> [TASK DESCRIPTION]
Everything from the line containing "armchair: (172, 51) -> (113, 160), turned -90" to the end of the data must be duplicated word for word, and nothing else may appear.

> [EXERCISE DATA]

== Segment start ==

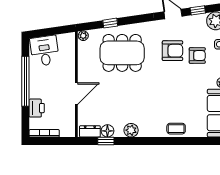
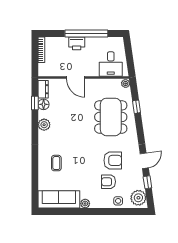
desk: (45, 51) -> (111, 64), moved, turned 98
armchair: (172, 51) -> (113, 160), turned -90
armchair: (197, 55) -> (109, 182), turned 90
printer: (37, 108) -> (77, 43), moved
coffee table: (176, 129) -> (56, 163), moved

== Segment end ==

> [FINAL ANSWER]
armchair: (172, 51) -> (113, 160), turned -90
armchair: (197, 55) -> (109, 182), turned 90
printer: (37, 108) -> (77, 43), moved
coffee table: (176, 129) -> (56, 163), moved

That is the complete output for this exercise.